**WORK TASK**
Among the records below, find the line that has "shifted | turquoise_zetana"; from there, give the lines again exactly, and stop after the line that has "repainted | turquoise_fukalek".

**RECORDS PROVIDED**
******

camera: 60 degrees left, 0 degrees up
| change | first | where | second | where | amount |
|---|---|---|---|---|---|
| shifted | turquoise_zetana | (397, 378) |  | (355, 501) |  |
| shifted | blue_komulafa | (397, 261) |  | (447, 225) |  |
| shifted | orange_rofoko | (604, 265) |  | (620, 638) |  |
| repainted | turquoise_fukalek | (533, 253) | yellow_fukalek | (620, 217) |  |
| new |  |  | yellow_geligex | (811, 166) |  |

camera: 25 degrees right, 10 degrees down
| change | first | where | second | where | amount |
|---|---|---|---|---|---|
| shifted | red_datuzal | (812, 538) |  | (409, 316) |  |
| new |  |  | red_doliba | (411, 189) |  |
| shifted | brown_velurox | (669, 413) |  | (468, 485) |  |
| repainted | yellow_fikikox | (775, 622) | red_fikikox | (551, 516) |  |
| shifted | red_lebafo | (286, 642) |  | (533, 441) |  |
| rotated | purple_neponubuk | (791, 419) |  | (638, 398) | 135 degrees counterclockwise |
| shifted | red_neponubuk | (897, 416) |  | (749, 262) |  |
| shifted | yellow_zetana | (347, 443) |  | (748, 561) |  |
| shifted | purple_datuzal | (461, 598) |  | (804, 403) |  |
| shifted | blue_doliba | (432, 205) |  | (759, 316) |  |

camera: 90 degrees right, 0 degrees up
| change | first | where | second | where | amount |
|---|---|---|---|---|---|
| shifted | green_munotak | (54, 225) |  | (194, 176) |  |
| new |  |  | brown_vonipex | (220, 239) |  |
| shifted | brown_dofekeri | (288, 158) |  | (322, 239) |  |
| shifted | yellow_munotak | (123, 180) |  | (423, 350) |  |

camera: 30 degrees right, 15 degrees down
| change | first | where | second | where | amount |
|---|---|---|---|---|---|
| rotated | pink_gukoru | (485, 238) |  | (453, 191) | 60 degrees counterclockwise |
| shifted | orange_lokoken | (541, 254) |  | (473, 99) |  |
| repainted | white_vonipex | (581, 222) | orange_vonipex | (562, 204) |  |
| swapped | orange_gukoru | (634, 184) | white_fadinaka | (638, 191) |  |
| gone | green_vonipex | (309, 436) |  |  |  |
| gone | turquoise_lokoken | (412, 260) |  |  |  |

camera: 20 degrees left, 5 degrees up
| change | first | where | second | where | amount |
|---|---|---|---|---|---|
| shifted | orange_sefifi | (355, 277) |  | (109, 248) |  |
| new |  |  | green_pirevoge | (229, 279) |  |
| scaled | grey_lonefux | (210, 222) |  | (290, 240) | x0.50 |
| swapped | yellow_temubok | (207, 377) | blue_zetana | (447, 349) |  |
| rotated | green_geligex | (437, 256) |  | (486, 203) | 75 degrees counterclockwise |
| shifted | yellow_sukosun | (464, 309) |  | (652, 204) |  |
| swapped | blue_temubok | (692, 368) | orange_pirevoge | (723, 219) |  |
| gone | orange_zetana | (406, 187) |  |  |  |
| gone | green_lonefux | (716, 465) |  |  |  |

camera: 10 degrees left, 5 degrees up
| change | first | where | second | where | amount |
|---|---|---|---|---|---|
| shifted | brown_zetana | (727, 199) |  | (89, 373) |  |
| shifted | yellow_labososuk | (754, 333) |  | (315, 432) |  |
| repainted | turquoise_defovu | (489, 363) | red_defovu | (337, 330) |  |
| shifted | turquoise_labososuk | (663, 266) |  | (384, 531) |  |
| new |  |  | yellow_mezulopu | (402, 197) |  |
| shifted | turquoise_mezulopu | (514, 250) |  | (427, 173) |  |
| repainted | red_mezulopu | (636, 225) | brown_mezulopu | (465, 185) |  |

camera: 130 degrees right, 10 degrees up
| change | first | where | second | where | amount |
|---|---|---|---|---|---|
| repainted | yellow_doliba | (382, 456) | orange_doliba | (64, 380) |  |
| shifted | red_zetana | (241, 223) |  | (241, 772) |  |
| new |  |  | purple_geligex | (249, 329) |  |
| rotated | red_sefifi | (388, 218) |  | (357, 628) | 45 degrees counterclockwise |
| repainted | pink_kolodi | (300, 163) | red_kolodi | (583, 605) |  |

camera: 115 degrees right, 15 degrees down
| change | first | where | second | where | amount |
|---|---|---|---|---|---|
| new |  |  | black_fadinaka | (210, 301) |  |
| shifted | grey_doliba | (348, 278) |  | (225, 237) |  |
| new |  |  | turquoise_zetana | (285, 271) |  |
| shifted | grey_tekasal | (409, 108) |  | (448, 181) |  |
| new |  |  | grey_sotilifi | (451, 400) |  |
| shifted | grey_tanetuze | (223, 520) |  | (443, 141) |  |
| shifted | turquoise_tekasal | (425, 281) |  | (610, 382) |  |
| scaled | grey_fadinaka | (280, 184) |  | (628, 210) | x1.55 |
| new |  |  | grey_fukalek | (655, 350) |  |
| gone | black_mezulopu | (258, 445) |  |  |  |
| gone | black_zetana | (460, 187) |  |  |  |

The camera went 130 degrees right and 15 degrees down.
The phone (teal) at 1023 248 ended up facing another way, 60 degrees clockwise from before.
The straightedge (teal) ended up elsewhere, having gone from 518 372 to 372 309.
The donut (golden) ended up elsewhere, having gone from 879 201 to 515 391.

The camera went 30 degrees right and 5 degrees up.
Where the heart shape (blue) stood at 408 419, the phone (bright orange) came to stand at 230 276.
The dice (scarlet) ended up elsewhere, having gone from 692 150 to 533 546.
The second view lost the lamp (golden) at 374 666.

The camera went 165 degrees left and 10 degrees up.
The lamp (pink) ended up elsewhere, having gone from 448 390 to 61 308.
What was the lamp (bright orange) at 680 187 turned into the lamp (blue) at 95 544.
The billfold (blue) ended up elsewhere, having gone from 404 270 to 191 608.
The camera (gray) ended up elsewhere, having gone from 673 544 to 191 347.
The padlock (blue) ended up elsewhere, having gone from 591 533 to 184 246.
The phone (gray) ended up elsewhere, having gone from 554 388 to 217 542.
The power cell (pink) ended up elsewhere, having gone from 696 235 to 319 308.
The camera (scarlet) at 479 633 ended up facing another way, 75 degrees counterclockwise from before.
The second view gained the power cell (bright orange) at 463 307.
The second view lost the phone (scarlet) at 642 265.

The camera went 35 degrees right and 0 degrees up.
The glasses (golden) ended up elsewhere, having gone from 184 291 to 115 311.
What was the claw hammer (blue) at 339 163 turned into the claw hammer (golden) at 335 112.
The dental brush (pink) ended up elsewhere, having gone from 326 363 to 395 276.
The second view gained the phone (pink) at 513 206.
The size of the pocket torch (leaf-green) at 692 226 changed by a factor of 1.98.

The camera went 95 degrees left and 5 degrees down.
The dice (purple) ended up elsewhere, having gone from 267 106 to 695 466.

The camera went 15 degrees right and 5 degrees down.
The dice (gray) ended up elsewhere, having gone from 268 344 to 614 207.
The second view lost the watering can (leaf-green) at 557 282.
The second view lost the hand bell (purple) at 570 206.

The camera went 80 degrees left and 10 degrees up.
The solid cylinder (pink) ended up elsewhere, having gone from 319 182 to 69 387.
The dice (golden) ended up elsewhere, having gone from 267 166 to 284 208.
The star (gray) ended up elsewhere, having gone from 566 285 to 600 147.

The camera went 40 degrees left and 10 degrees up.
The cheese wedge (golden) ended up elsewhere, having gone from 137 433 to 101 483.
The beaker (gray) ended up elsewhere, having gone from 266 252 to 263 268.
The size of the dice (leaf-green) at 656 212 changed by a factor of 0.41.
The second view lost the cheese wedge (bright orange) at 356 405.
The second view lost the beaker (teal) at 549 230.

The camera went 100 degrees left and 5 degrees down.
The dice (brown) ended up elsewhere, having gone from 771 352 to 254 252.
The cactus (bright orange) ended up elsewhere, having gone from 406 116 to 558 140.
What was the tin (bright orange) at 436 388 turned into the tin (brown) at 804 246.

******

**THE COMPLETED TASK**
| shifted | turquoise_zetana | (397, 378) |  | (355, 501) |  |
| shifted | blue_komulafa | (397, 261) |  | (447, 225) |  |
| shifted | orange_rofoko | (604, 265) |  | (620, 638) |  |
| repainted | turquoise_fukalek | (533, 253) | yellow_fukalek | (620, 217) |  |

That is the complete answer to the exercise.